• [GOAL OF THE EXERCISE]
Copy every row below word for word, leaving the pictures out of your answer.

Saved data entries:
____________________

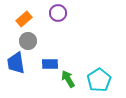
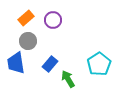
purple circle: moved 5 px left, 7 px down
orange rectangle: moved 2 px right, 1 px up
blue rectangle: rotated 49 degrees counterclockwise
cyan pentagon: moved 16 px up
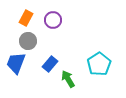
orange rectangle: rotated 21 degrees counterclockwise
blue trapezoid: rotated 30 degrees clockwise
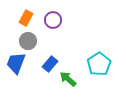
green arrow: rotated 18 degrees counterclockwise
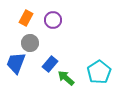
gray circle: moved 2 px right, 2 px down
cyan pentagon: moved 8 px down
green arrow: moved 2 px left, 1 px up
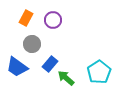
gray circle: moved 2 px right, 1 px down
blue trapezoid: moved 1 px right, 4 px down; rotated 75 degrees counterclockwise
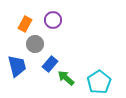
orange rectangle: moved 1 px left, 6 px down
gray circle: moved 3 px right
blue trapezoid: moved 1 px up; rotated 140 degrees counterclockwise
cyan pentagon: moved 10 px down
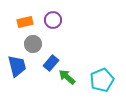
orange rectangle: moved 2 px up; rotated 49 degrees clockwise
gray circle: moved 2 px left
blue rectangle: moved 1 px right, 1 px up
green arrow: moved 1 px right, 1 px up
cyan pentagon: moved 3 px right, 2 px up; rotated 10 degrees clockwise
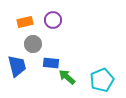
blue rectangle: rotated 56 degrees clockwise
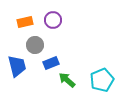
gray circle: moved 2 px right, 1 px down
blue rectangle: rotated 28 degrees counterclockwise
green arrow: moved 3 px down
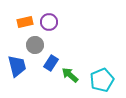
purple circle: moved 4 px left, 2 px down
blue rectangle: rotated 35 degrees counterclockwise
green arrow: moved 3 px right, 5 px up
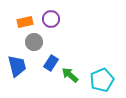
purple circle: moved 2 px right, 3 px up
gray circle: moved 1 px left, 3 px up
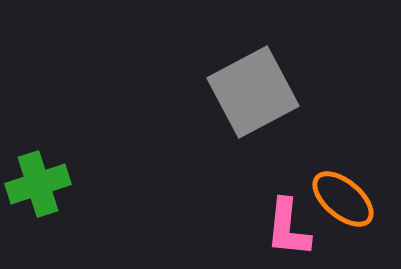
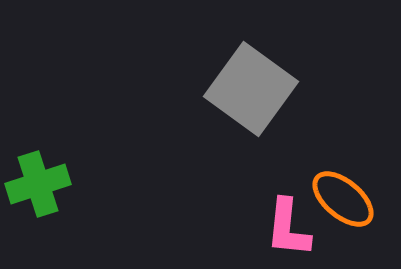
gray square: moved 2 px left, 3 px up; rotated 26 degrees counterclockwise
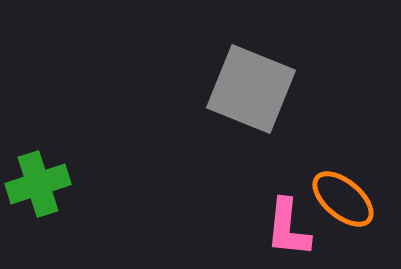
gray square: rotated 14 degrees counterclockwise
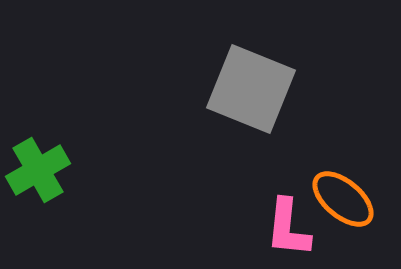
green cross: moved 14 px up; rotated 12 degrees counterclockwise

____________________

• [ANSWER FOR THIS EXERCISE]
purple circle: moved 5 px left, 7 px down
orange rectangle: moved 2 px right, 1 px up
blue rectangle: rotated 49 degrees counterclockwise
cyan pentagon: moved 16 px up
orange rectangle: rotated 21 degrees counterclockwise
blue trapezoid: rotated 30 degrees clockwise
green arrow: rotated 18 degrees counterclockwise
gray circle: moved 2 px right, 2 px down
cyan pentagon: moved 8 px down
green arrow: moved 2 px left, 1 px up
gray circle: moved 2 px right, 1 px down
blue trapezoid: moved 1 px right, 4 px down; rotated 75 degrees counterclockwise
orange rectangle: moved 1 px left, 6 px down
gray circle: moved 3 px right
blue trapezoid: moved 1 px up; rotated 140 degrees counterclockwise
cyan pentagon: moved 10 px down
orange rectangle: moved 2 px up; rotated 49 degrees clockwise
gray circle: moved 2 px left
blue rectangle: moved 1 px right, 1 px up
green arrow: moved 1 px right, 1 px up
cyan pentagon: moved 3 px right, 2 px up; rotated 10 degrees clockwise
blue rectangle: rotated 56 degrees clockwise
gray circle: moved 2 px right, 1 px down
blue rectangle: rotated 28 degrees counterclockwise
green arrow: moved 3 px down
purple circle: moved 4 px left, 2 px down
blue rectangle: rotated 35 degrees counterclockwise
green arrow: moved 3 px right, 5 px up
purple circle: moved 2 px right, 3 px up
gray circle: moved 1 px left, 3 px up
gray square: moved 2 px left, 3 px up; rotated 26 degrees counterclockwise
gray square: rotated 14 degrees counterclockwise
green cross: moved 14 px up; rotated 12 degrees counterclockwise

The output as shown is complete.